⟨
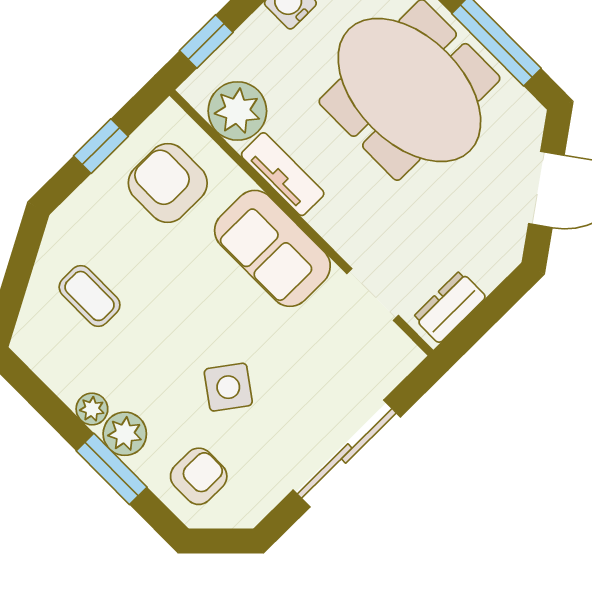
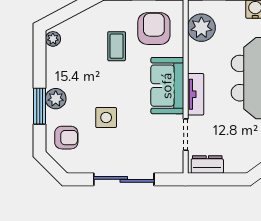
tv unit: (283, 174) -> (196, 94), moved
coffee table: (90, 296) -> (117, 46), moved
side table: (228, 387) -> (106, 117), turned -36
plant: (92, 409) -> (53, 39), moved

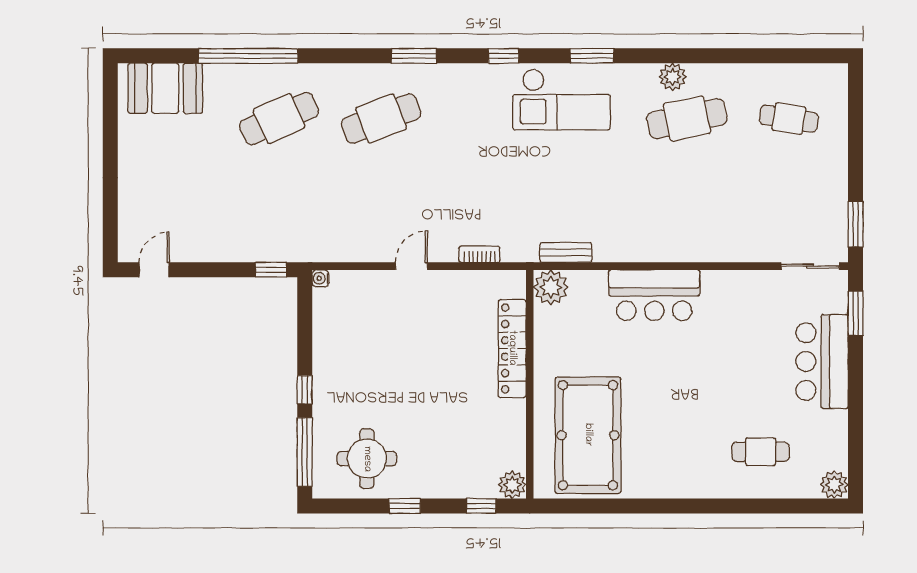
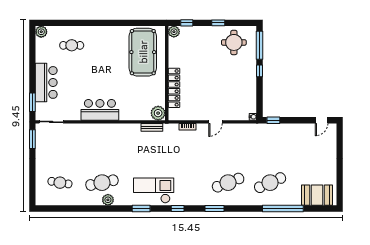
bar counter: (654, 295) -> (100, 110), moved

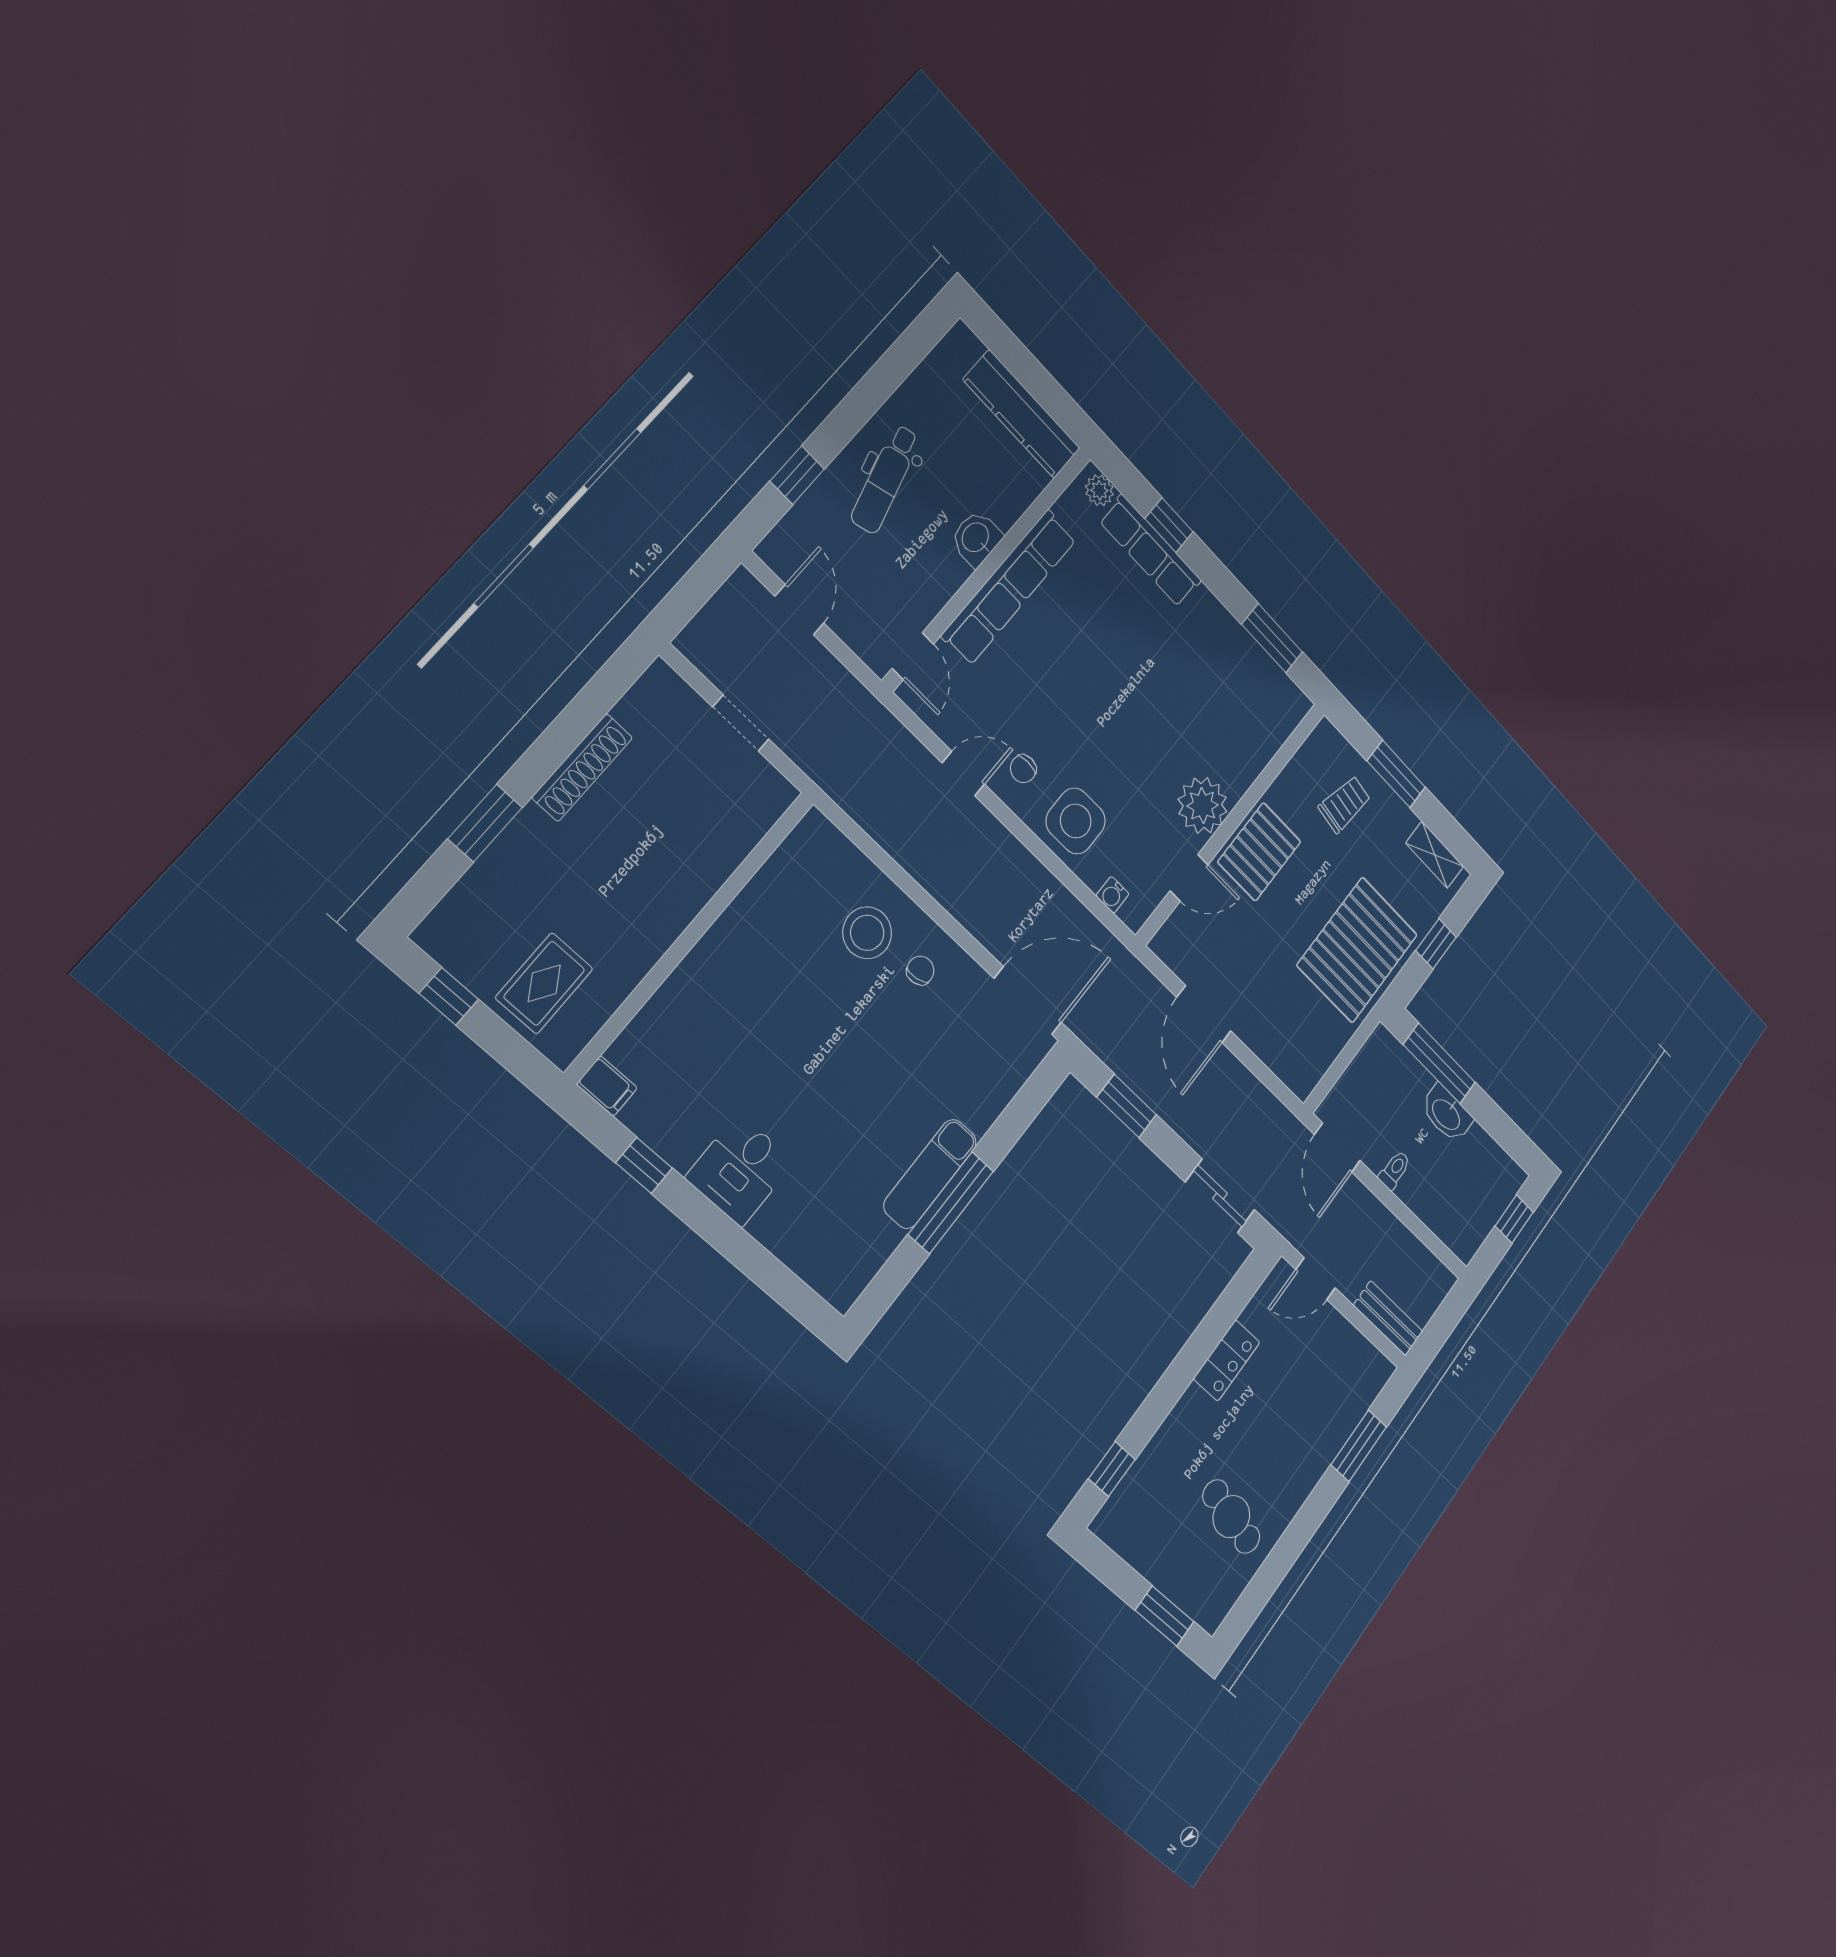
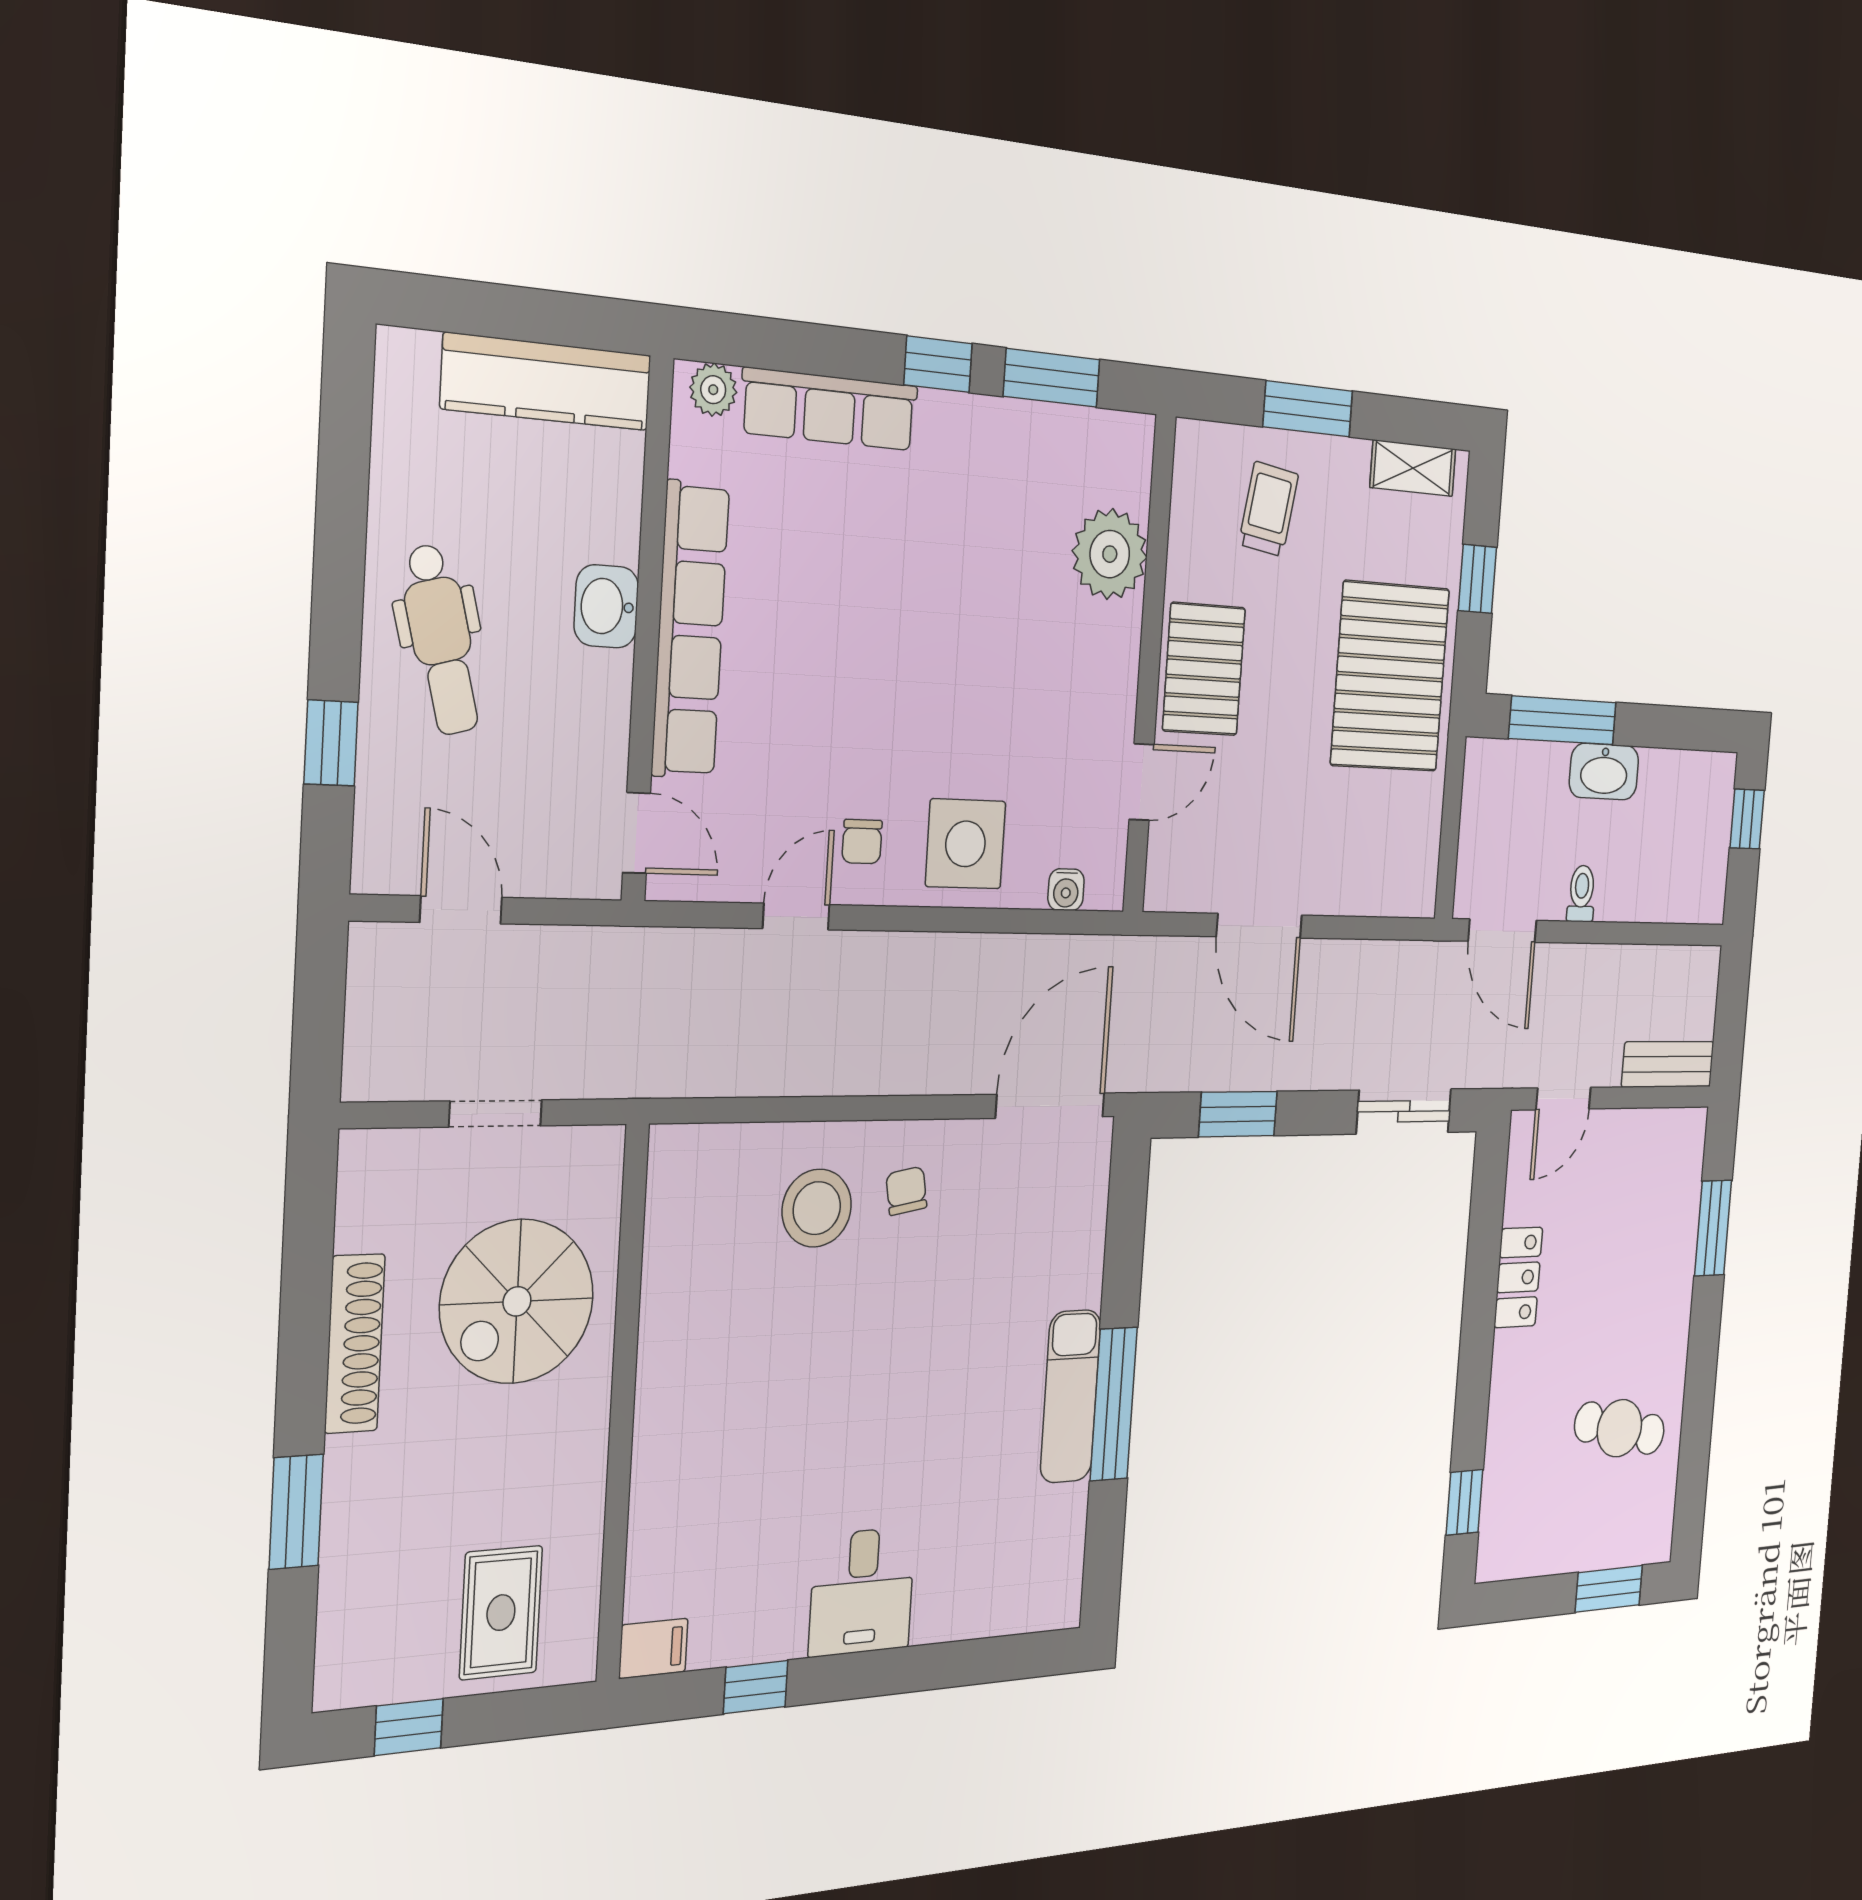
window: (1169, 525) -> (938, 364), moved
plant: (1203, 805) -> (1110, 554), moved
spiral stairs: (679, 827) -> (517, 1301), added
⟩
* [Task to carry out]
Every line in the records above that contains the word "moved" should be copied out.

* [Answer to this exercise]
tv unit: (283, 174) -> (196, 94), moved
coffee table: (90, 296) -> (117, 46), moved
plant: (92, 409) -> (53, 39), moved
bar counter: (654, 295) -> (100, 110), moved
window: (1169, 525) -> (938, 364), moved
plant: (1203, 805) -> (1110, 554), moved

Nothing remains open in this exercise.